Description of the task >>
Each record that follows must be printed exactly as given.
* * *
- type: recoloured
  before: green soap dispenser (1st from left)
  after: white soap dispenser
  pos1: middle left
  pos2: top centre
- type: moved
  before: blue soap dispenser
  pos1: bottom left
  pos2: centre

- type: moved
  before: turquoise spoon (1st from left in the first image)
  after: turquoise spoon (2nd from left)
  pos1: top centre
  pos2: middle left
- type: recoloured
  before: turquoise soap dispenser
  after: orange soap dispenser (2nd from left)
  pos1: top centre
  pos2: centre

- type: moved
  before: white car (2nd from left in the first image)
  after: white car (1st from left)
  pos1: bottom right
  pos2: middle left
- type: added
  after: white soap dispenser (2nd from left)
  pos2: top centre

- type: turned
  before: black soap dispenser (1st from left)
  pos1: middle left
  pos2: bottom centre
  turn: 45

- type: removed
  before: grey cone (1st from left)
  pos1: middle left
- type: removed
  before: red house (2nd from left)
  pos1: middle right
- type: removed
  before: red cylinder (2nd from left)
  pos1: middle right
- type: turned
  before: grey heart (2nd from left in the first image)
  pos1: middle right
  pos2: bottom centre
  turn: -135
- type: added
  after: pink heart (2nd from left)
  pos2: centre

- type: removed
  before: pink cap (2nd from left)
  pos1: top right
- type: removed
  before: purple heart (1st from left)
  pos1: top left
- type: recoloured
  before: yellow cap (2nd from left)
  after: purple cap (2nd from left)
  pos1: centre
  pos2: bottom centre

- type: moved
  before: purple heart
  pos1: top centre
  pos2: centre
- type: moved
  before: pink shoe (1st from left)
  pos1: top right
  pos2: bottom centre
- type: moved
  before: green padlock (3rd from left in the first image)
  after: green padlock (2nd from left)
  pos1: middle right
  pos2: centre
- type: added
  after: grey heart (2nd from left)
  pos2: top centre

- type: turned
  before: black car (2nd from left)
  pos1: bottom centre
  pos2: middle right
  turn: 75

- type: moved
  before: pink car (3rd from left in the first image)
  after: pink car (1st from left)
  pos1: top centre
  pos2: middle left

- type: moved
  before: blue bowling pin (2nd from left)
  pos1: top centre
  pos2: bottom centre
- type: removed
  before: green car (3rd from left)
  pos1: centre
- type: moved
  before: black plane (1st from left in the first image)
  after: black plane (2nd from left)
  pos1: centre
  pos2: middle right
* * *
Answer to this problem >>
- type: recoloured
  before: green soap dispenser (1st from left)
  after: white soap dispenser
  pos1: middle left
  pos2: top centre
- type: moved
  before: blue soap dispenser
  pos1: bottom left
  pos2: centre

- type: moved
  before: turquoise spoon (1st from left in the first image)
  after: turquoise spoon (2nd from left)
  pos1: top centre
  pos2: middle left
- type: recoloured
  before: turquoise soap dispenser
  after: orange soap dispenser (2nd from left)
  pos1: top centre
  pos2: centre

- type: moved
  before: white car (2nd from left in the first image)
  after: white car (1st from left)
  pos1: bottom right
  pos2: middle left
- type: added
  after: white soap dispenser (2nd from left)
  pos2: top centre

- type: turned
  before: black soap dispenser (1st from left)
  pos1: middle left
  pos2: bottom centre
  turn: 45

- type: removed
  before: grey cone (1st from left)
  pos1: middle left
- type: removed
  before: red house (2nd from left)
  pos1: middle right
- type: removed
  before: red cylinder (2nd from left)
  pos1: middle right
- type: turned
  before: grey heart (2nd from left in the first image)
  pos1: middle right
  pos2: bottom centre
  turn: -135
- type: added
  after: pink heart (2nd from left)
  pos2: centre

- type: removed
  before: pink cap (2nd from left)
  pos1: top right
- type: removed
  before: purple heart (1st from left)
  pos1: top left
- type: recoloured
  before: yellow cap (2nd from left)
  after: purple cap (2nd from left)
  pos1: centre
  pos2: bottom centre

- type: moved
  before: purple heart
  pos1: top centre
  pos2: centre
- type: moved
  before: pink shoe (1st from left)
  pos1: top right
  pos2: bottom centre
- type: moved
  before: green padlock (3rd from left in the first image)
  after: green padlock (2nd from left)
  pos1: middle right
  pos2: centre
- type: added
  after: grey heart (2nd from left)
  pos2: top centre

- type: turned
  before: black car (2nd from left)
  pos1: bottom centre
  pos2: middle right
  turn: 75

- type: moved
  before: pink car (3rd from left in the first image)
  after: pink car (1st from left)
  pos1: top centre
  pos2: middle left

- type: moved
  before: blue bowling pin (2nd from left)
  pos1: top centre
  pos2: bottom centre
- type: removed
  before: green car (3rd from left)
  pos1: centre
- type: moved
  before: black plane (1st from left in the first image)
  after: black plane (2nd from left)
  pos1: centre
  pos2: middle right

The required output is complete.